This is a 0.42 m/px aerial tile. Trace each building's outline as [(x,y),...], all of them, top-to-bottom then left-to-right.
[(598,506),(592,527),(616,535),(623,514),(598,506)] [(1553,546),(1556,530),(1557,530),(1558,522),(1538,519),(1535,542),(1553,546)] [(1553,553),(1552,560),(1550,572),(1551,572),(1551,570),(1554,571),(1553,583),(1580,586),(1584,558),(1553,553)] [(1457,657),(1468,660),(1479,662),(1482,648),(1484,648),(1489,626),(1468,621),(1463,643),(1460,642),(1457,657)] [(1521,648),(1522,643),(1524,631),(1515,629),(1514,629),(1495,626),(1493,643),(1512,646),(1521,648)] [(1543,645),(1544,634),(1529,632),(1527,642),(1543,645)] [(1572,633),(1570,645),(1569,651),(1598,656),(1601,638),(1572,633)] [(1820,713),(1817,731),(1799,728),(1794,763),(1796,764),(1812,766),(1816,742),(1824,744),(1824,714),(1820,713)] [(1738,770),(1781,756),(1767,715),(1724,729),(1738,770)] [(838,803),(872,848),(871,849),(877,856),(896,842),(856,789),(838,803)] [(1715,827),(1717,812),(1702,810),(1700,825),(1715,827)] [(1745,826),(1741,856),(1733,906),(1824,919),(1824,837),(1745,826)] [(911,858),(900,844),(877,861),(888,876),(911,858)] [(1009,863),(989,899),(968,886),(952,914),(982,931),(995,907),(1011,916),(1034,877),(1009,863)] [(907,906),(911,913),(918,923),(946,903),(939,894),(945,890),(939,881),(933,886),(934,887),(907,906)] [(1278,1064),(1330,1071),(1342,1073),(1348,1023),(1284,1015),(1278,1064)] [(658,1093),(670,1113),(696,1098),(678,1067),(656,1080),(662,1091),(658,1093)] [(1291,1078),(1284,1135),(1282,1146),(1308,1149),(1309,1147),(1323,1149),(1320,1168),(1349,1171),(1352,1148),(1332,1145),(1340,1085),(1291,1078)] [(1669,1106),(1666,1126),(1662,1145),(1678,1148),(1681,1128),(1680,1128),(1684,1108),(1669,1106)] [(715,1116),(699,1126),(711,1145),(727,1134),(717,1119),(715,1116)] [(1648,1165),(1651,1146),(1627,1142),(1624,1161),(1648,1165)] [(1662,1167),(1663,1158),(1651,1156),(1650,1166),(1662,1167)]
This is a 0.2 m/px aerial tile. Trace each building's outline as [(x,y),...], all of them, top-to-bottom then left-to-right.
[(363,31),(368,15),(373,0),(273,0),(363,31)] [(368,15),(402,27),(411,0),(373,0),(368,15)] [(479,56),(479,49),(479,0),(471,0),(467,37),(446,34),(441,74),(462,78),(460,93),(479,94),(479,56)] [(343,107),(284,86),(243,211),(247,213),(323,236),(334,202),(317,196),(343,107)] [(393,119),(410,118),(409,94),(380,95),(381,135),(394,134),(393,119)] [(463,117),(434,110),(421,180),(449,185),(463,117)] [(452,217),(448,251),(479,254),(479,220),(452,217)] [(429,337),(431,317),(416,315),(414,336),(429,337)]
============================================================
TASK OBJECTIVE – Copy every line in the listing above where the string "them" turns up.

RESPONSE TO THIS EXERCISE –
This is a 0.42 m/px aerial tile. Trace each building's outline as [(x,y),...], all of them, top-to-bottom then left-to-right.
This is a 0.2 m/px aerial tile. Trace each building's outline as [(x,y),...], all of them, top-to-bottom then left-to-right.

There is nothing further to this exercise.